Goal of the exercise. Return the records below, from the line with "black line: moved 3 px left, 2 px up" through the end of the records, reproducing each line unchanged. Leave the pictures out of your answer.

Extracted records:

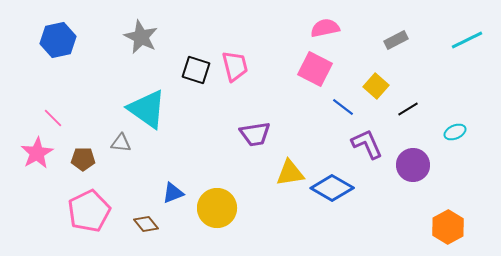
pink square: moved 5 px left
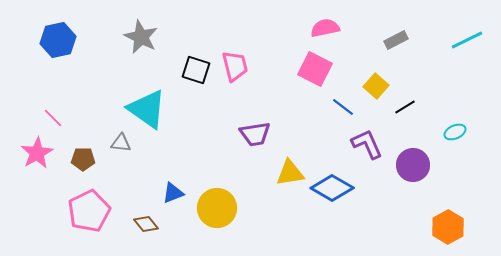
black line: moved 3 px left, 2 px up
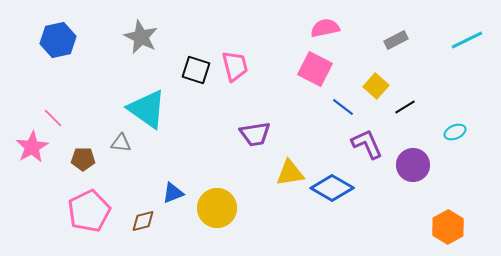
pink star: moved 5 px left, 6 px up
brown diamond: moved 3 px left, 3 px up; rotated 65 degrees counterclockwise
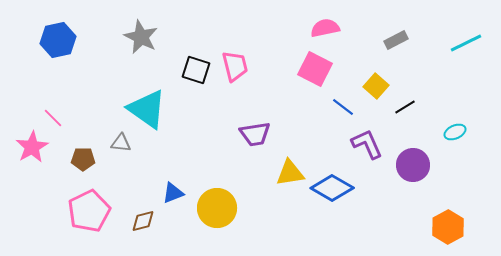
cyan line: moved 1 px left, 3 px down
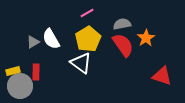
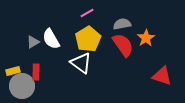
gray circle: moved 2 px right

Complete response.
black line: moved 3 px left, 2 px up
pink star: moved 5 px left, 6 px up
brown diamond: moved 3 px left, 3 px up; rotated 65 degrees counterclockwise
cyan line: moved 1 px left, 3 px down
gray circle: moved 2 px right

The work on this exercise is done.